**RECORDED INFORMATION:**
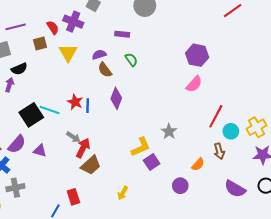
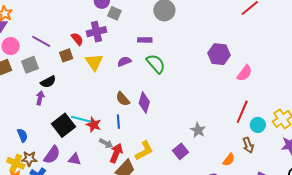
purple cross: (73, 22) -> (96, 32), turned -30
purple line: (16, 27) -> (41, 41), turned 48
green semicircle: (131, 60) -> (156, 64), size x1.5
brown semicircle: (105, 70) -> (123, 99), moved
pink semicircle: (194, 84) -> (245, 73), moved
red star: (75, 102) -> (94, 125), moved
blue line: (88, 106) -> (118, 122), moved
yellow L-shape: (141, 147) -> (144, 151), moved
purple square: (152, 162) -> (180, 151), moved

**WHAT TO DO:** Please transcribe each line above exactly, but leave the images out.

**EXERCISE RESULT:**
purple cross: (73, 22) -> (96, 32), turned -30
purple line: (16, 27) -> (41, 41), turned 48
green semicircle: (131, 60) -> (156, 64), size x1.5
brown semicircle: (105, 70) -> (123, 99), moved
pink semicircle: (194, 84) -> (245, 73), moved
red star: (75, 102) -> (94, 125), moved
blue line: (88, 106) -> (118, 122), moved
yellow L-shape: (141, 147) -> (144, 151), moved
purple square: (152, 162) -> (180, 151), moved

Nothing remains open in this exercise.